> **WHAT NEEDS TO BE DONE**: Find each line in the material below that includes the word "kern", and copy those lines out.

> **GIVEN RECORDS**:
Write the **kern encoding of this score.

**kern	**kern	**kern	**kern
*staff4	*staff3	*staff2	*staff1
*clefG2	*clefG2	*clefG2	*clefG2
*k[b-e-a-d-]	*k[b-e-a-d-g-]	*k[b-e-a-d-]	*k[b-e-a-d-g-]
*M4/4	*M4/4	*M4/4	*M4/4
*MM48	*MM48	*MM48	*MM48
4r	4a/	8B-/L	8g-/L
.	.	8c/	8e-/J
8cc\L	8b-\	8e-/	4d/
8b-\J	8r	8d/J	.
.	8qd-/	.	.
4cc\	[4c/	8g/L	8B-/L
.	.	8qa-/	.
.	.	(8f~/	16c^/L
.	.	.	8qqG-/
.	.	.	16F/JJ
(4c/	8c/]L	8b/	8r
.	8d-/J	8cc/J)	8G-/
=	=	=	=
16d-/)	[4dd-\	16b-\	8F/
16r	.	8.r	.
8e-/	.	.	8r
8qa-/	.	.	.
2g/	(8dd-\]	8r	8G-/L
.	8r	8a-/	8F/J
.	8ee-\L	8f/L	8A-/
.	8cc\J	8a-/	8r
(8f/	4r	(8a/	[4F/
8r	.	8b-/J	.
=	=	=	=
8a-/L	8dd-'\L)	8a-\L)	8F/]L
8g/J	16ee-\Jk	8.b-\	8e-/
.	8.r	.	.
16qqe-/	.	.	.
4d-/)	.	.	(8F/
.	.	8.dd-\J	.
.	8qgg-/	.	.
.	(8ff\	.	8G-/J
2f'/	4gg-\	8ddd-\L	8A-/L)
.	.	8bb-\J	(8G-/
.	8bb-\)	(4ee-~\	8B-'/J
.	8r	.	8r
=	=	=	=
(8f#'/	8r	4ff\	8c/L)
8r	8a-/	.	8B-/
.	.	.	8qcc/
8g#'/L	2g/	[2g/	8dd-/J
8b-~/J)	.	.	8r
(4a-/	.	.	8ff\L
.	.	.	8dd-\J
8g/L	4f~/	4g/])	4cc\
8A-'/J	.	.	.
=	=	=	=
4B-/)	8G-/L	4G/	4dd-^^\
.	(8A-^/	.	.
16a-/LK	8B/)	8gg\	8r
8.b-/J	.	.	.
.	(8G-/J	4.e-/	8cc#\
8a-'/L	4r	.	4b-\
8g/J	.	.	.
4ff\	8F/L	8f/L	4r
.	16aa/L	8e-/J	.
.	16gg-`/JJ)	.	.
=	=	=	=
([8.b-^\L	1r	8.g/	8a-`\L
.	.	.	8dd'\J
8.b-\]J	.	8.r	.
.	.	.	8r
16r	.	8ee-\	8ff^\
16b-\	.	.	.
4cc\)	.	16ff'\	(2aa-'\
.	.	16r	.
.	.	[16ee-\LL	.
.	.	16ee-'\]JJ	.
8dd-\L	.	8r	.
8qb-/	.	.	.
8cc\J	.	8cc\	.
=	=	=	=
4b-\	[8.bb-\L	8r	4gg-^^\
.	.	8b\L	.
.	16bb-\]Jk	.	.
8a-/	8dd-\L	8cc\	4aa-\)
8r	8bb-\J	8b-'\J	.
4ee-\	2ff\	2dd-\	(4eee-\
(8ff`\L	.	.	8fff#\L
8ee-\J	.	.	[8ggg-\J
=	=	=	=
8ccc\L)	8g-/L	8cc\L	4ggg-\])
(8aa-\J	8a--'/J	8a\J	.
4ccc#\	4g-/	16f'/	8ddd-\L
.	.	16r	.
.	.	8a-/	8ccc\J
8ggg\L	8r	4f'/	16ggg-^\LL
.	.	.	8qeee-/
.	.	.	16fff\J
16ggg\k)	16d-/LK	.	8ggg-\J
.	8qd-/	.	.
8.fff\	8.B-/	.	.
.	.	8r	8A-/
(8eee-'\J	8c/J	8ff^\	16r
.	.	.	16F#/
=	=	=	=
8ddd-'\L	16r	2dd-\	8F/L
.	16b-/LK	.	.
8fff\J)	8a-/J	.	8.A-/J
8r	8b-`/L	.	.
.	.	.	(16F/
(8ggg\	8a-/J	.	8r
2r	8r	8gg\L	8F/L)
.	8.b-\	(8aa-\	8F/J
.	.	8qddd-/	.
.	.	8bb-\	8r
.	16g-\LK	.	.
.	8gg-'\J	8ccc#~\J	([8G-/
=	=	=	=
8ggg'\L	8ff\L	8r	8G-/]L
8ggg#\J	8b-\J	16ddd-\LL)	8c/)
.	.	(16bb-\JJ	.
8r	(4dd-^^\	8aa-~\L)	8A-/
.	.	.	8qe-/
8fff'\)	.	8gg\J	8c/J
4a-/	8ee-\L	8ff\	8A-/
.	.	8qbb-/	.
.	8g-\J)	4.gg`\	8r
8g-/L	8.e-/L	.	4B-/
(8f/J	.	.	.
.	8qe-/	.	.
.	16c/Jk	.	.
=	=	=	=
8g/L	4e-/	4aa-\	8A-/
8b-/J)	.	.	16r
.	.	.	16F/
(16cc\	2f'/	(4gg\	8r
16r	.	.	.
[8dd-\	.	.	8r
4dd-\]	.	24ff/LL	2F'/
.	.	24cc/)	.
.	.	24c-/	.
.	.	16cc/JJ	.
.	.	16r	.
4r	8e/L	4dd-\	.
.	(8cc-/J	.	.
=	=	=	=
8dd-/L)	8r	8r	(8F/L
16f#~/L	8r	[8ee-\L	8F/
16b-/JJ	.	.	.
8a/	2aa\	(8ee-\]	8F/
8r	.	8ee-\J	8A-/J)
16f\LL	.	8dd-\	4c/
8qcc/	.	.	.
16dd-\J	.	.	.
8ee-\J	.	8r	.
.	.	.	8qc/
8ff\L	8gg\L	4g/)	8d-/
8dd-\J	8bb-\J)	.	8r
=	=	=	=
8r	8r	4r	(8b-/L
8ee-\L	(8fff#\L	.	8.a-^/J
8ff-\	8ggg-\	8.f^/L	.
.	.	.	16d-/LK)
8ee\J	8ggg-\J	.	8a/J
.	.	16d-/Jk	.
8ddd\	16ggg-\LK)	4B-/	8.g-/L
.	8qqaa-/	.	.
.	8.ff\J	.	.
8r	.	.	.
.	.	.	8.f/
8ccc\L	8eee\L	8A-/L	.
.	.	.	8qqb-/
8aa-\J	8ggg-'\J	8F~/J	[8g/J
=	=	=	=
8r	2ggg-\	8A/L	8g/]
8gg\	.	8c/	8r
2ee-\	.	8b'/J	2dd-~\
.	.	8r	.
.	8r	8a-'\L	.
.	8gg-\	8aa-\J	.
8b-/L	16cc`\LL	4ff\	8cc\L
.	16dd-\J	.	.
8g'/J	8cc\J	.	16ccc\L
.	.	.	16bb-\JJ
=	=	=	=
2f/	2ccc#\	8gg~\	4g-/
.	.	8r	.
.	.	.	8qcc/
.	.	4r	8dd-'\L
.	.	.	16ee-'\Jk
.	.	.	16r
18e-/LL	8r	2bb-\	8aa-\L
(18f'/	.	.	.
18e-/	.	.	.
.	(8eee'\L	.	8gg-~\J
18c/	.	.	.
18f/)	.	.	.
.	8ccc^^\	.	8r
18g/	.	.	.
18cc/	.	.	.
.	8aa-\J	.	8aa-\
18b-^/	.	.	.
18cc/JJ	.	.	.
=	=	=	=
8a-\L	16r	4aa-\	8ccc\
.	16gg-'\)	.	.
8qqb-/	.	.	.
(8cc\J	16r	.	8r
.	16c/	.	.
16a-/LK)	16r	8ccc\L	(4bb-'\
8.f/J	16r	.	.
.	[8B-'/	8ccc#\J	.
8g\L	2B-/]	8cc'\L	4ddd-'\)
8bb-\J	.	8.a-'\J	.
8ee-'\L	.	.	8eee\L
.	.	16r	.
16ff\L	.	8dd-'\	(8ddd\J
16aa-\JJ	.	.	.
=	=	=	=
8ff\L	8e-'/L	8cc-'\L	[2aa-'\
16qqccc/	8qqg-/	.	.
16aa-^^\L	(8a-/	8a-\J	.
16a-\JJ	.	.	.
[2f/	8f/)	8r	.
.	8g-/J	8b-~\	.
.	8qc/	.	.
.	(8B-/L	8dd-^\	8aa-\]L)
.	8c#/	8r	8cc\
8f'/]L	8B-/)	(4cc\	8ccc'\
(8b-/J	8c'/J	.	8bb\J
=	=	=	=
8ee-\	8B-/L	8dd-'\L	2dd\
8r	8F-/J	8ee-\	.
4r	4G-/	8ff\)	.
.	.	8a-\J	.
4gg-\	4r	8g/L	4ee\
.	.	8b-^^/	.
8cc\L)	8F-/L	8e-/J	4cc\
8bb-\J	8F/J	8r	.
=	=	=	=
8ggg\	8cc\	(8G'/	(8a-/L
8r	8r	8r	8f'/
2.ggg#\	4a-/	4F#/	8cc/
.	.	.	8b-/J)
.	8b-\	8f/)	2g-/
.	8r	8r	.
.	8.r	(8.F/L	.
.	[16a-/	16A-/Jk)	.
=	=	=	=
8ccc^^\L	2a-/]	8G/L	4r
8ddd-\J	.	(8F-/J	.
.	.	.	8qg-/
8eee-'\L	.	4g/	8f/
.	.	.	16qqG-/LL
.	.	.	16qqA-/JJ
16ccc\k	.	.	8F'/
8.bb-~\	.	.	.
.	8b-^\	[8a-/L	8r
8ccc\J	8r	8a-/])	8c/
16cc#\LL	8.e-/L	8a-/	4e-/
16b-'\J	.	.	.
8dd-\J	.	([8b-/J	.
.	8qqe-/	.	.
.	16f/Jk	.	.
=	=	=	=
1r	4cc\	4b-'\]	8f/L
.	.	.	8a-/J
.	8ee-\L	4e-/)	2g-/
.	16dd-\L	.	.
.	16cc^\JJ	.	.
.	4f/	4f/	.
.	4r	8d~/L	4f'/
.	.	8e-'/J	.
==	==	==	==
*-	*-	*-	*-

> **FINAL ANSWER**:
Write the **kern encoding of this score.
**kern	**kern	**kern	**kern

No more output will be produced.